- **PROBLEM**: Each line from the one containing "(162, 146) = (153, 260): red" to the end of the listing below must be retyped exactly, with no line left out and none added.

- **PROVIDED MATERIAL**:
======
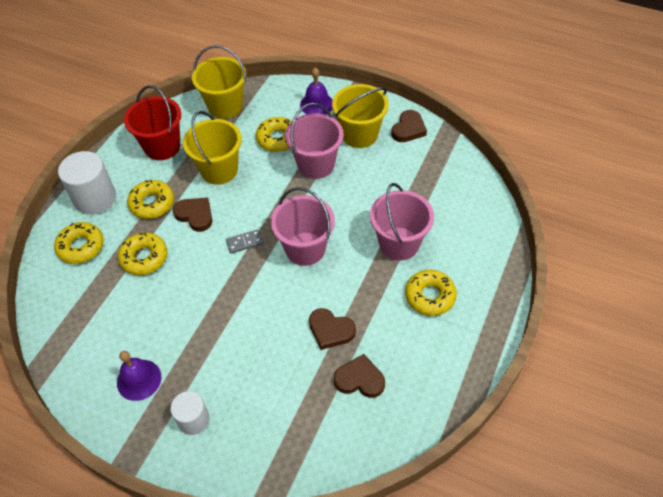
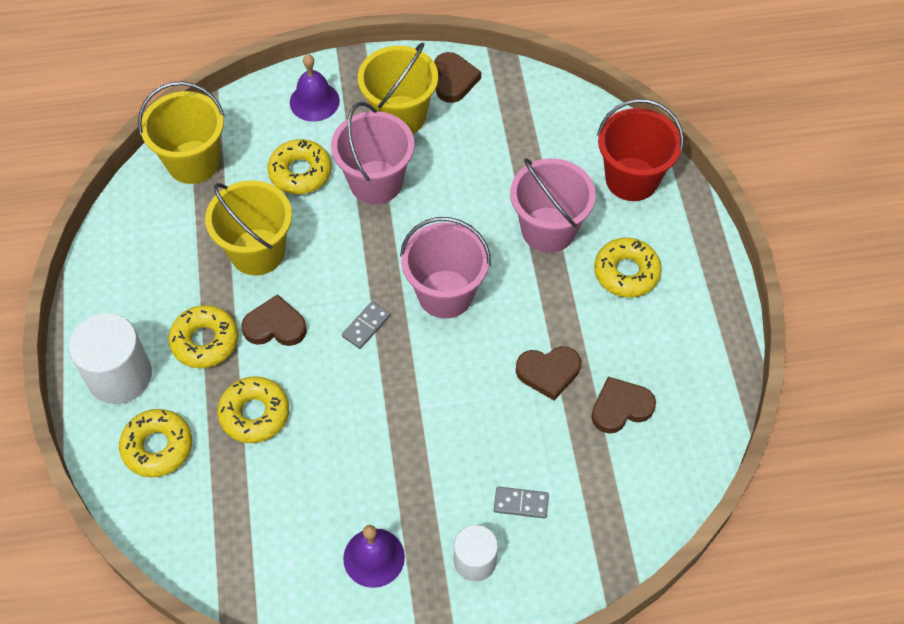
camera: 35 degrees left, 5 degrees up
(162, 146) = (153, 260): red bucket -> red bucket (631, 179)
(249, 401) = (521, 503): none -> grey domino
======
- **RESPONSE**:
(162, 146) = (153, 260): red bucket -> red bucket (631, 179)
(249, 401) = (521, 503): none -> grey domino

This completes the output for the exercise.